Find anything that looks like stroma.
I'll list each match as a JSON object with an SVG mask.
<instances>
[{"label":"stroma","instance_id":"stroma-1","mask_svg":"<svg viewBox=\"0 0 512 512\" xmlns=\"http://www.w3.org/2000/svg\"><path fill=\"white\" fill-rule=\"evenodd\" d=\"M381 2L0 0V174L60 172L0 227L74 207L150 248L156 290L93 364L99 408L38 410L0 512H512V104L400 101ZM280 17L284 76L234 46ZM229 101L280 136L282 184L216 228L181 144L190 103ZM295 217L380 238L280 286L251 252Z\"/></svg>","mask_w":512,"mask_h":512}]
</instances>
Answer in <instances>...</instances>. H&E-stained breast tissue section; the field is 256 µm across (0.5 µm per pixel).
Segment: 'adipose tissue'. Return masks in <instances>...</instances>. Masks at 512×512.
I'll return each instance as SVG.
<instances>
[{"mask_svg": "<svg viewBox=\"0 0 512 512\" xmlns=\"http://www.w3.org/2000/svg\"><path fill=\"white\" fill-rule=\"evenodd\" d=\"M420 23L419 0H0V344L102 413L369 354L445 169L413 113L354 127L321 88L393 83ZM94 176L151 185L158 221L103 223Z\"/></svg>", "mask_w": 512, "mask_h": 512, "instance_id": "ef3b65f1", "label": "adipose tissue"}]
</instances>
# # # #
TASK INSTRUCTIONS
From the line holding "Answer in <instances>...</instances>." through the last line above, reproduce each line exactly and add nothing.

THE REPLY
Answer in <instances>...</instances>. H&E-stained breast tissue section; the field is 256 µm across (0.5 µm per pixel).
Segment: 'adipose tissue'. Return masks in <instances>...</instances>. Masks at 512×512.
I'll return each instance as SVG.
<instances>
[{"mask_svg": "<svg viewBox=\"0 0 512 512\" xmlns=\"http://www.w3.org/2000/svg\"><path fill=\"white\" fill-rule=\"evenodd\" d=\"M420 23L419 0H0V344L102 413L369 354L445 169L413 113L354 127L321 88L393 83ZM94 176L151 185L158 221L103 223Z\"/></svg>", "mask_w": 512, "mask_h": 512, "instance_id": "ef3b65f1", "label": "adipose tissue"}]
</instances>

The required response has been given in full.